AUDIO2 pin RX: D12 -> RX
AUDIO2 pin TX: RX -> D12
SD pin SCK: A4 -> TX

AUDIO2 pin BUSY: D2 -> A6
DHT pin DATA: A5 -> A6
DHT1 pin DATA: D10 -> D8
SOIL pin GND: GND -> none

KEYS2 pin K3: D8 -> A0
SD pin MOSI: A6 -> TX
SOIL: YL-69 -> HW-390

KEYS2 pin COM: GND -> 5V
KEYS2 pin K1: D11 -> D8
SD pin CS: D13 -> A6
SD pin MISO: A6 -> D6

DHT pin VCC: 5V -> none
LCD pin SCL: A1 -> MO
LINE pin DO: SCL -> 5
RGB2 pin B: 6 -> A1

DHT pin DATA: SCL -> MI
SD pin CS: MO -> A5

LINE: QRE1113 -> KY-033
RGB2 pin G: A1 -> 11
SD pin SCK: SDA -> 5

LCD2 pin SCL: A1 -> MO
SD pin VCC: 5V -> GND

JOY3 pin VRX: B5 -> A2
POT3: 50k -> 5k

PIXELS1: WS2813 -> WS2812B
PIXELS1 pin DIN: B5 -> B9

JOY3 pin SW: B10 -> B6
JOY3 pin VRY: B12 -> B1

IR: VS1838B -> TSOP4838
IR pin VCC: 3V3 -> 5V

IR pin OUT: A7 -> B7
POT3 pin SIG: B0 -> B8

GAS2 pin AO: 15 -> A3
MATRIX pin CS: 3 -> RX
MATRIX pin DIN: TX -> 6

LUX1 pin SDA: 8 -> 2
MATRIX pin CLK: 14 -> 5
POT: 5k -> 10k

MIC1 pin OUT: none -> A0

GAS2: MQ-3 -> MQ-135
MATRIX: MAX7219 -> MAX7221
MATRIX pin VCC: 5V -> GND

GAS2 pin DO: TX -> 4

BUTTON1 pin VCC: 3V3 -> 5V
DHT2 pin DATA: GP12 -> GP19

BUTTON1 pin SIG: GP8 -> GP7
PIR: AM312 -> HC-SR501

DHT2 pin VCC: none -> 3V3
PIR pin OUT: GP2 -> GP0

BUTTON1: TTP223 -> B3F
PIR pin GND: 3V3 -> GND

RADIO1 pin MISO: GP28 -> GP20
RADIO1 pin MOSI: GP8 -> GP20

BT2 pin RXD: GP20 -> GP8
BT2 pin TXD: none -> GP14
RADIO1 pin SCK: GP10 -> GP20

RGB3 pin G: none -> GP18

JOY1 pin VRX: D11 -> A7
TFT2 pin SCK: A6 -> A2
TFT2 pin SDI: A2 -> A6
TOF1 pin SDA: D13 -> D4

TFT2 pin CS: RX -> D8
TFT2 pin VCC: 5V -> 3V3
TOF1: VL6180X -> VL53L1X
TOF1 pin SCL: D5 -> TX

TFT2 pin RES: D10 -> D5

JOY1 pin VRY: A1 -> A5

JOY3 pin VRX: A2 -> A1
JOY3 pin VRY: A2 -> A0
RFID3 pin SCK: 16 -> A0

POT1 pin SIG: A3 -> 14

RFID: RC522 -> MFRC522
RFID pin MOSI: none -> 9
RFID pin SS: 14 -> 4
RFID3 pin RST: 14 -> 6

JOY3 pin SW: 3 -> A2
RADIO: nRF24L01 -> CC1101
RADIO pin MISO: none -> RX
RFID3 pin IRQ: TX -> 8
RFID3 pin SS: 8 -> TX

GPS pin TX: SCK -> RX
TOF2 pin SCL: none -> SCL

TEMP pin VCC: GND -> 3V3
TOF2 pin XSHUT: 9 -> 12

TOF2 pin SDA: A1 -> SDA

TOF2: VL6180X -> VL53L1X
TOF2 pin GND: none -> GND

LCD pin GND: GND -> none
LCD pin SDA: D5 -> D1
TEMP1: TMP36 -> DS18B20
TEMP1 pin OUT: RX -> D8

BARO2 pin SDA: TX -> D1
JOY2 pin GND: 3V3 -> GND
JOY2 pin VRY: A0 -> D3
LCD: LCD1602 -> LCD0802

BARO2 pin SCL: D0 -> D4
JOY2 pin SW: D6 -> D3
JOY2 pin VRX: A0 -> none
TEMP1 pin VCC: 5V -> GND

--- --- ---

§ **Problem description**: Report the number of lines in the material above that include the string "MATRIX". Nothing else belongs in the answer.

§ **Task response**: 5